• Input material:
Start of Block

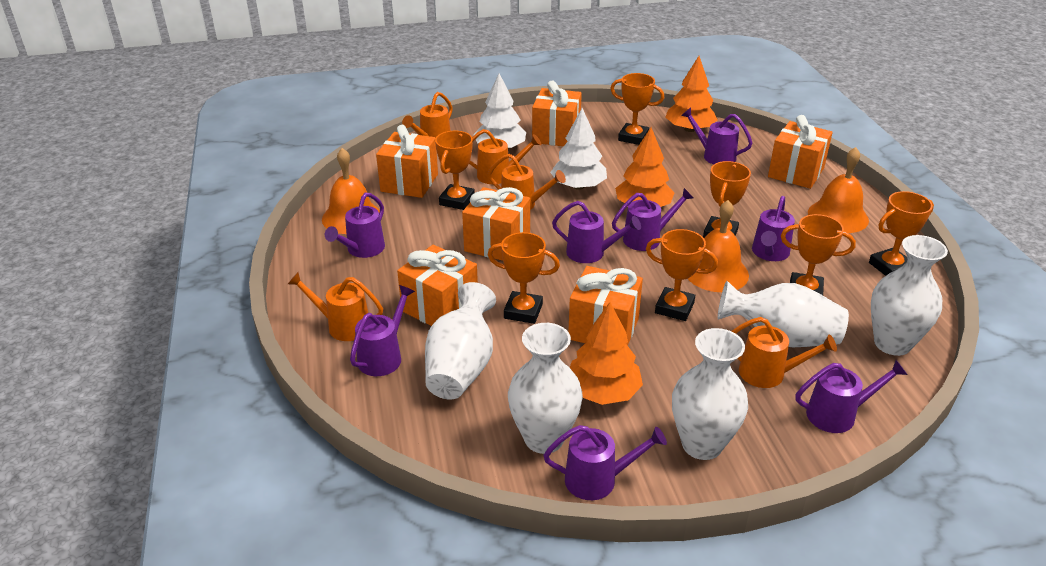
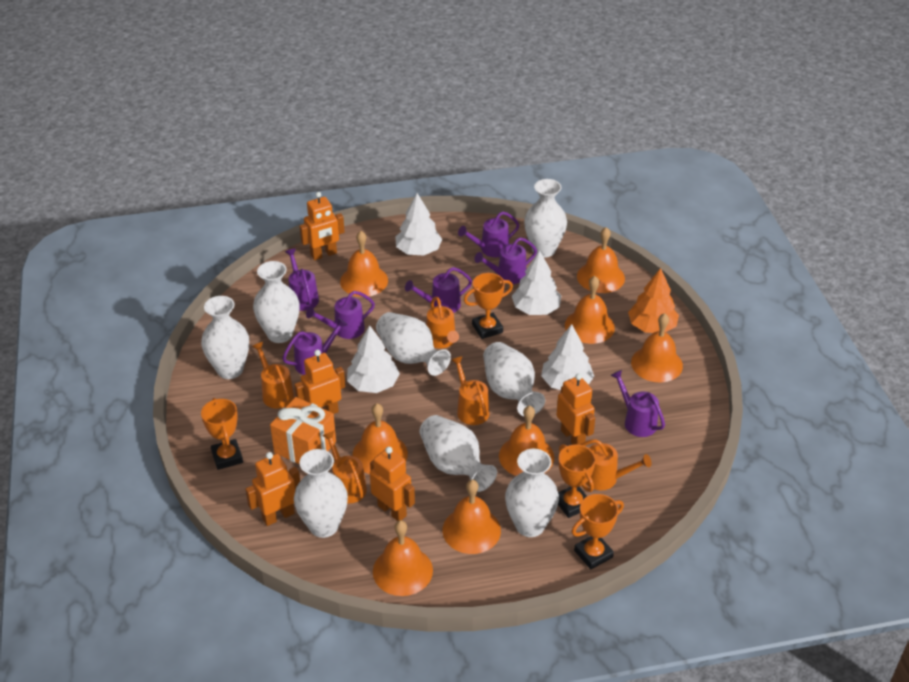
orange bell: 3 -> 8
orange gift: 6 -> 1
orange robot: 0 -> 5
orange tree: 3 -> 1
orange trophy: 7 -> 4
purple watering can: 8 -> 7
white tree: 2 -> 4
white vase: 5 -> 8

End of Block

• Directions:
Search the records above for the word "orange", then say how many lines contain it. Give the number alone.

• Answer section:
5